| TASK INSTRUCTIONS |
In the material below, begin at the line that has "U3 pin GND: none -> AGND", stop after the line that has "U224: XOR (in", and transcribe those lines exactly, without pictures.

| INFORMATION SUPPLIED |
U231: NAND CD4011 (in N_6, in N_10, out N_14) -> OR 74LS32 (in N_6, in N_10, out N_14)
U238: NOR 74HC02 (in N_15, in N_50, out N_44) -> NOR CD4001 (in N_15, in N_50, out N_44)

...

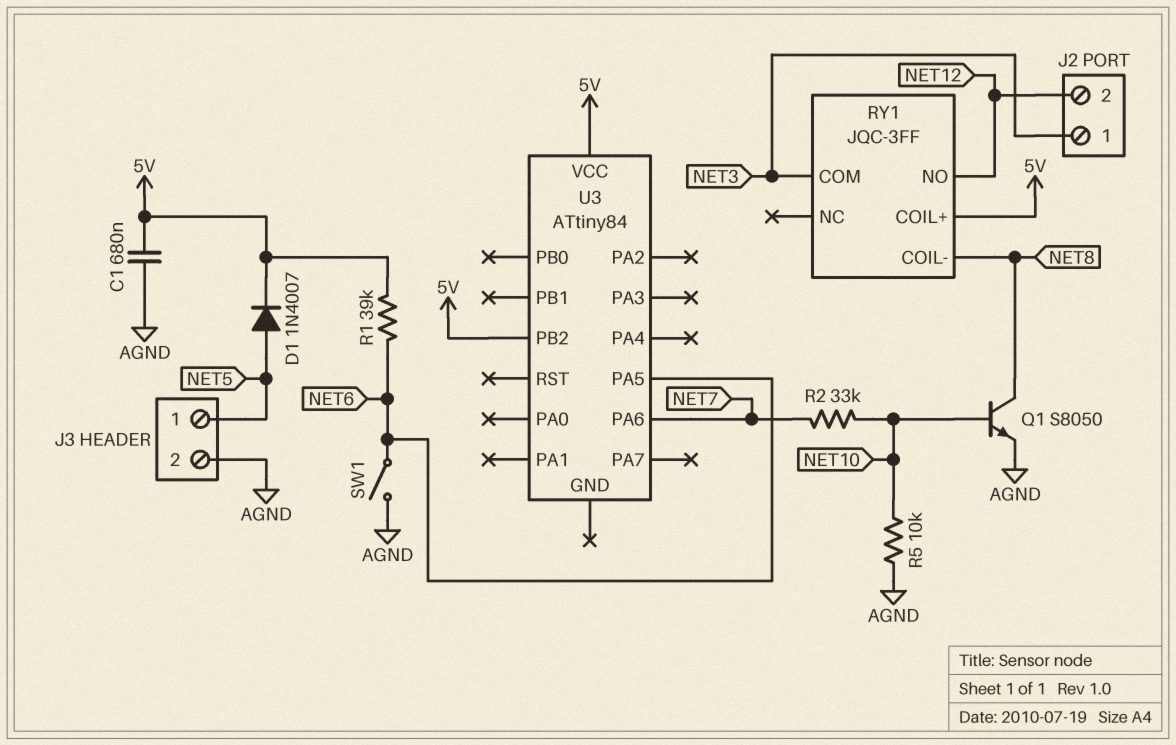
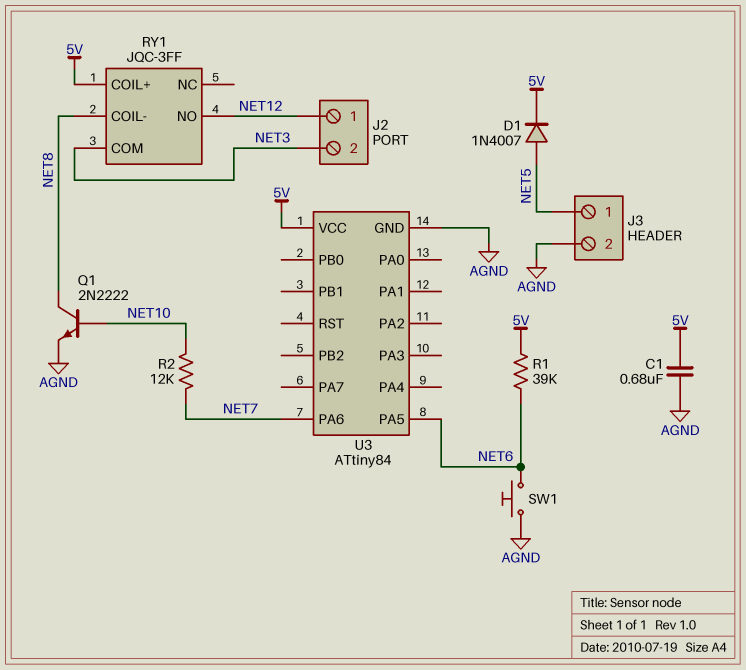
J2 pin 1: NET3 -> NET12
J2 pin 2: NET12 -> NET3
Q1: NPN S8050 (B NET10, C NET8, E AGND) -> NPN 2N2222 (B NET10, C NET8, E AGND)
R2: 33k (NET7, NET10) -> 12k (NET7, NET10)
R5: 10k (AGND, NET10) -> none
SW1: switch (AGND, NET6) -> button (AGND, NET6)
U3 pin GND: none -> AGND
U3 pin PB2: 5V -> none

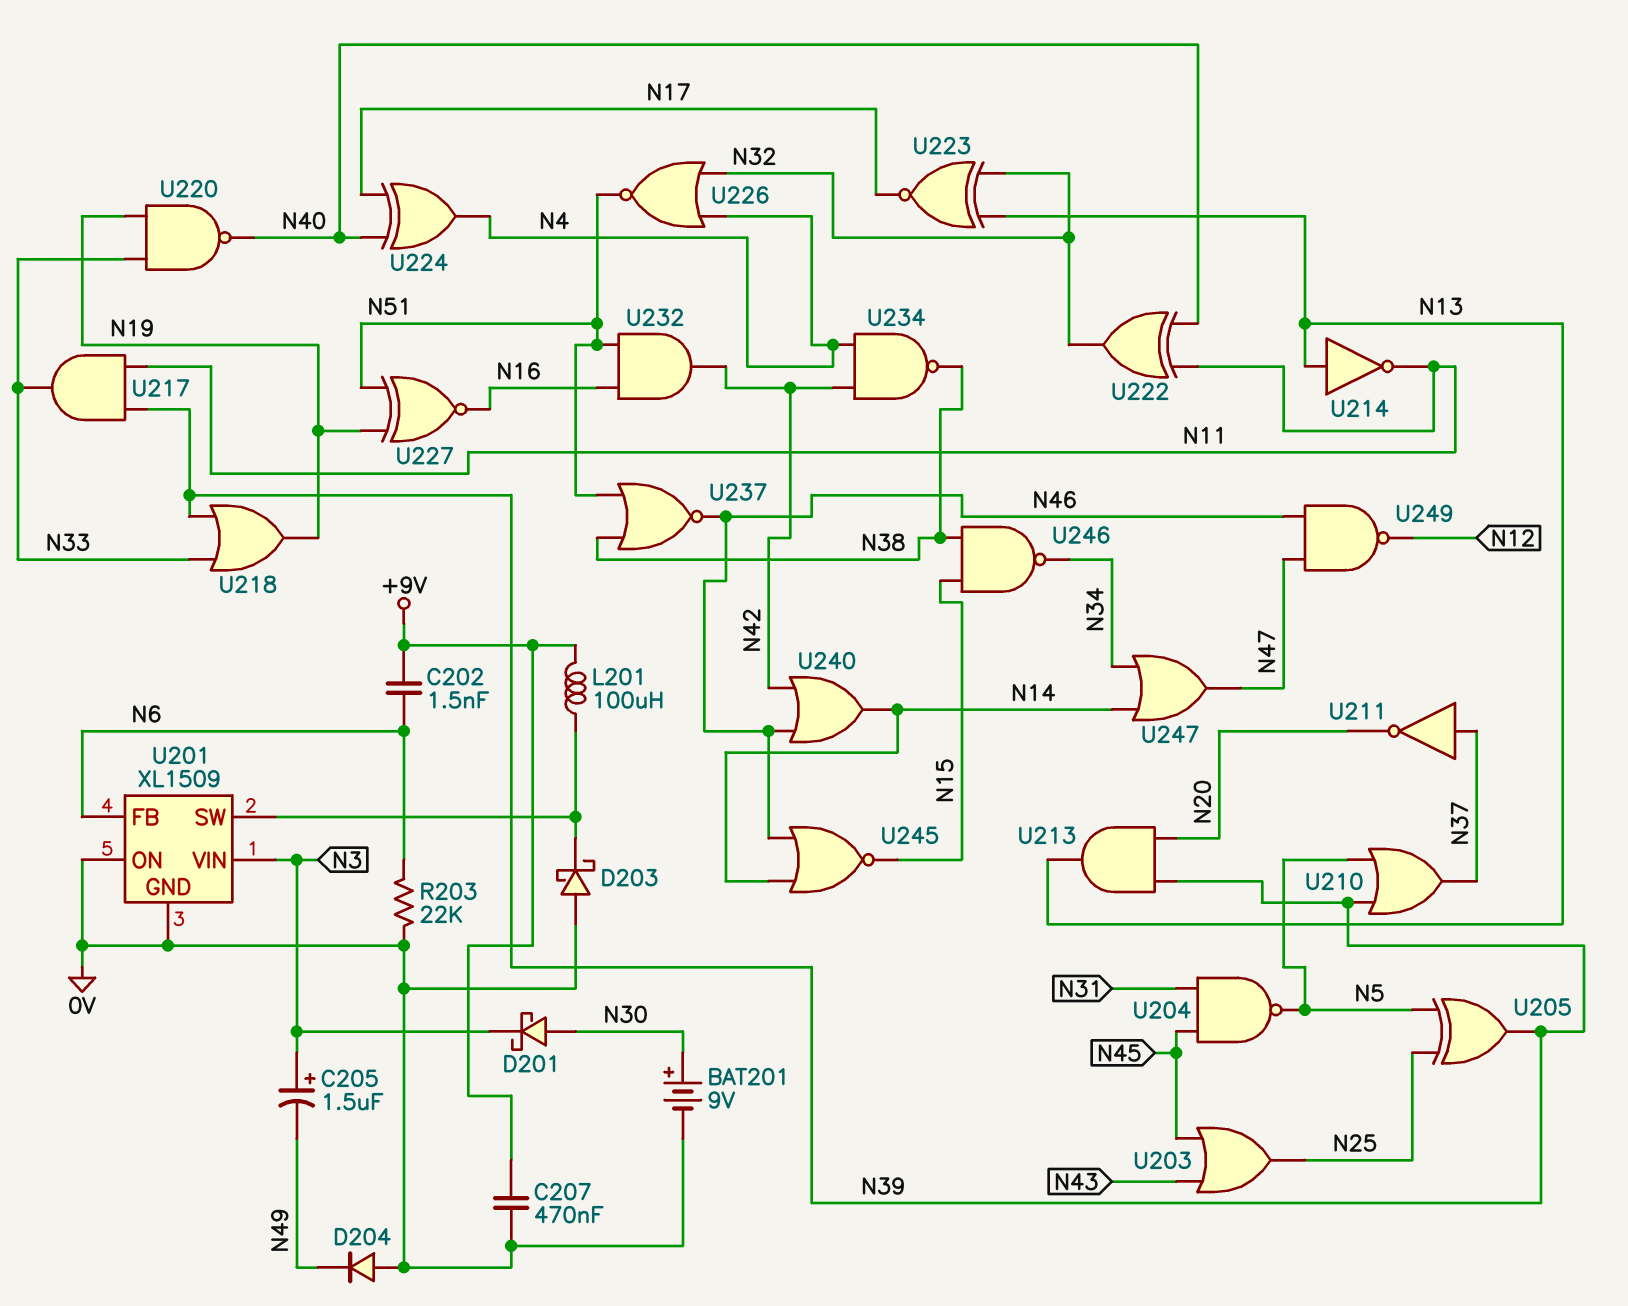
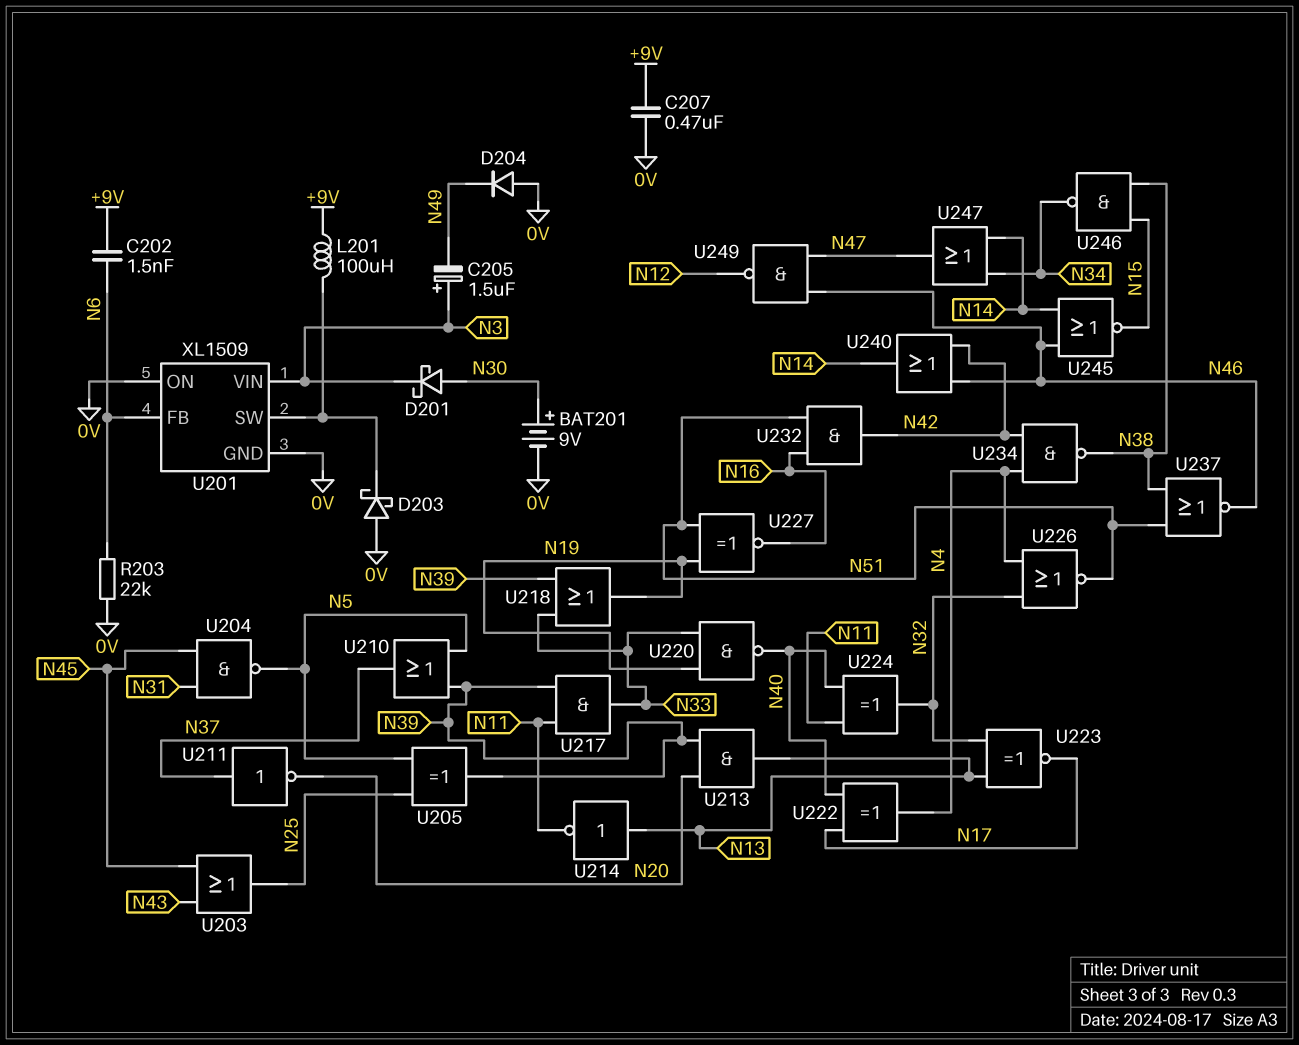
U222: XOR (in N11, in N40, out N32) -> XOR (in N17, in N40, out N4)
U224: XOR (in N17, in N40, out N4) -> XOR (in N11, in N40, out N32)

| YOUR SOLUTION |
U3 pin GND: none -> AGND
U3 pin PB2: 5V -> none

U222: XOR (in N11, in N40, out N32) -> XOR (in N17, in N40, out N4)
U224: XOR (in N17, in N40, out N4) -> XOR (in N11, in N40, out N32)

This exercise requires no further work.